• [Instructions to follow] For the data that follows, return each line unchanged and drop the pictures.

• [Object transformation records]

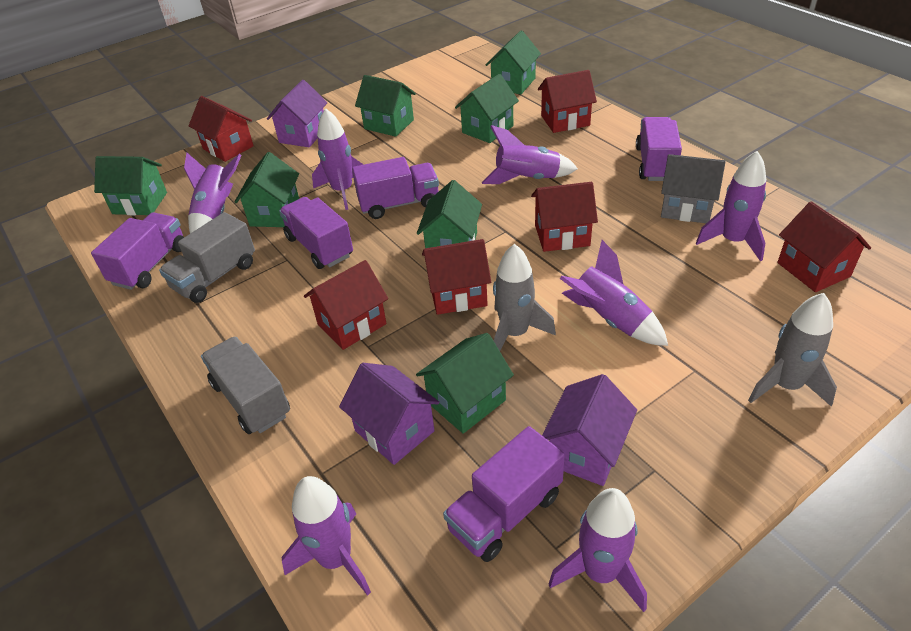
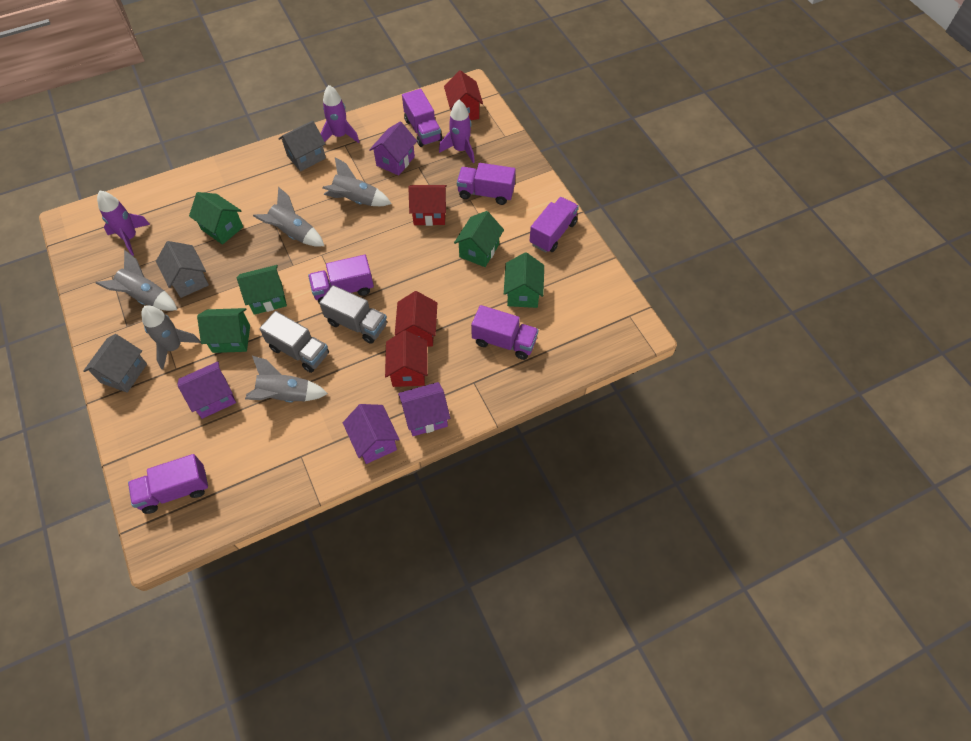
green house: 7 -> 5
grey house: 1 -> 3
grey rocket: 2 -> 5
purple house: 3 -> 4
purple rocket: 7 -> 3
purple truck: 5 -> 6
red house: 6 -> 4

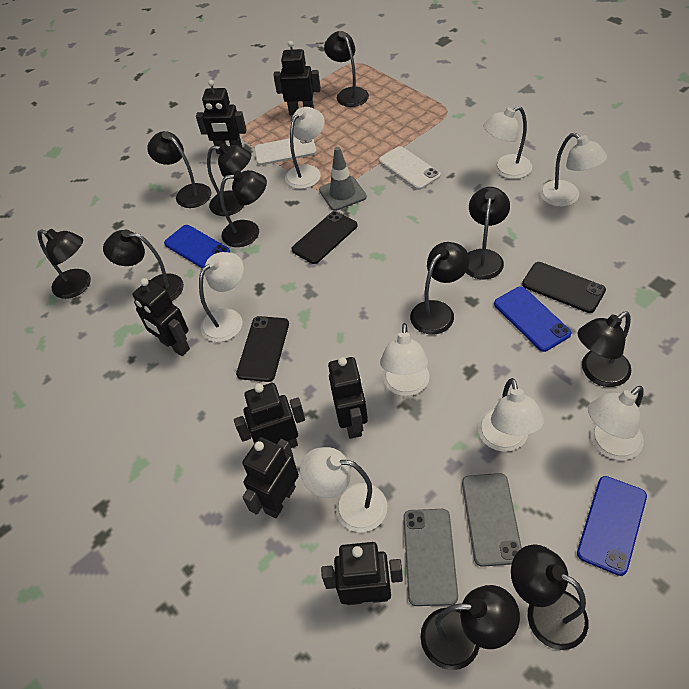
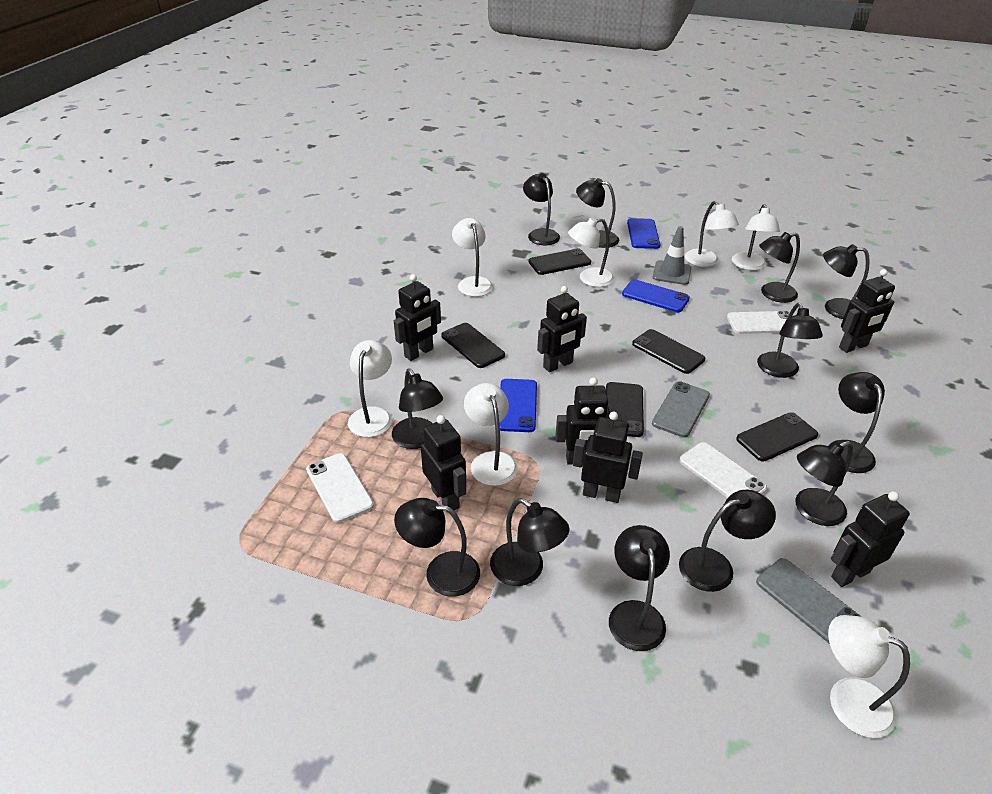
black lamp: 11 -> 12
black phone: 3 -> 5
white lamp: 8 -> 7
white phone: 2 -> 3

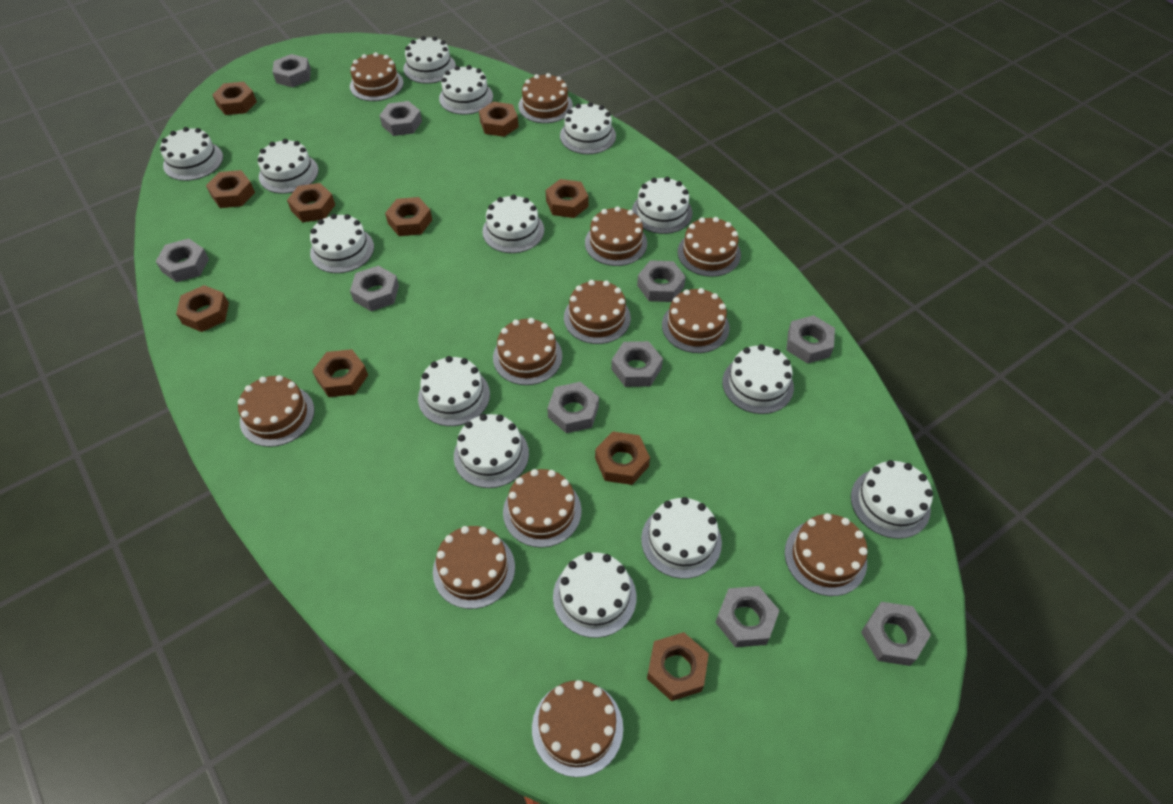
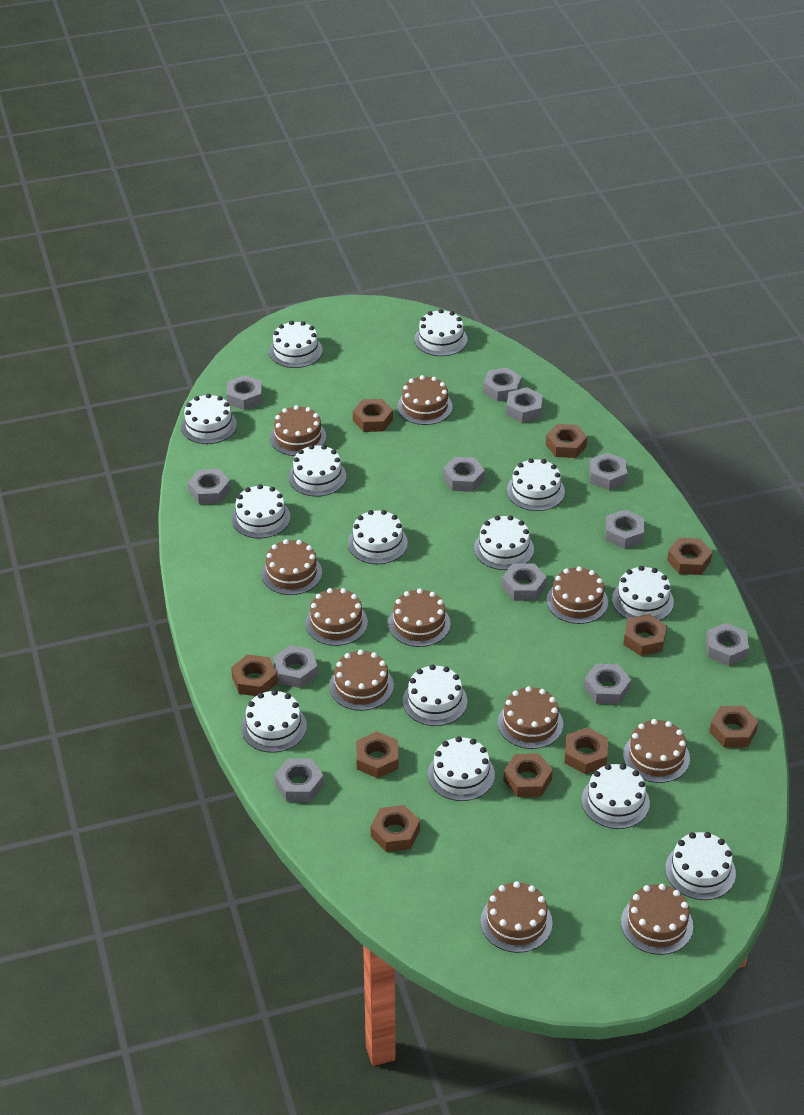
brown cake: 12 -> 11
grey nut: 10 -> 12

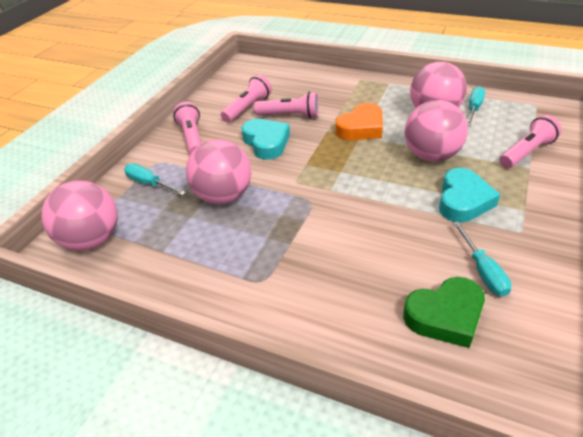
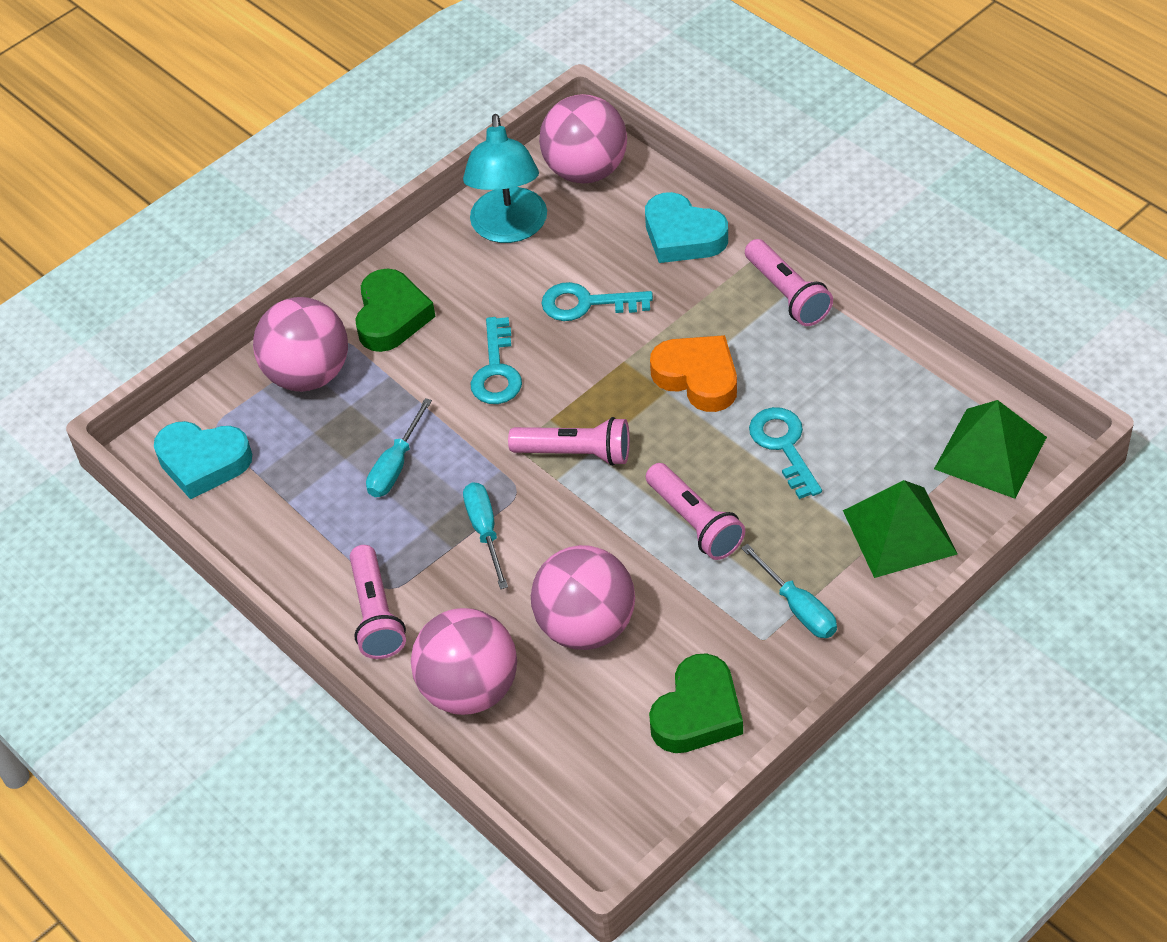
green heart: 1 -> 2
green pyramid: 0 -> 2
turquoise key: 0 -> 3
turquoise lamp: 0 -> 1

• [Result for this task]
green house: 7 -> 5
grey house: 1 -> 3
grey rocket: 2 -> 5
purple house: 3 -> 4
purple rocket: 7 -> 3
purple truck: 5 -> 6
red house: 6 -> 4

black lamp: 11 -> 12
black phone: 3 -> 5
white lamp: 8 -> 7
white phone: 2 -> 3

brown cake: 12 -> 11
grey nut: 10 -> 12

green heart: 1 -> 2
green pyramid: 0 -> 2
turquoise key: 0 -> 3
turquoise lamp: 0 -> 1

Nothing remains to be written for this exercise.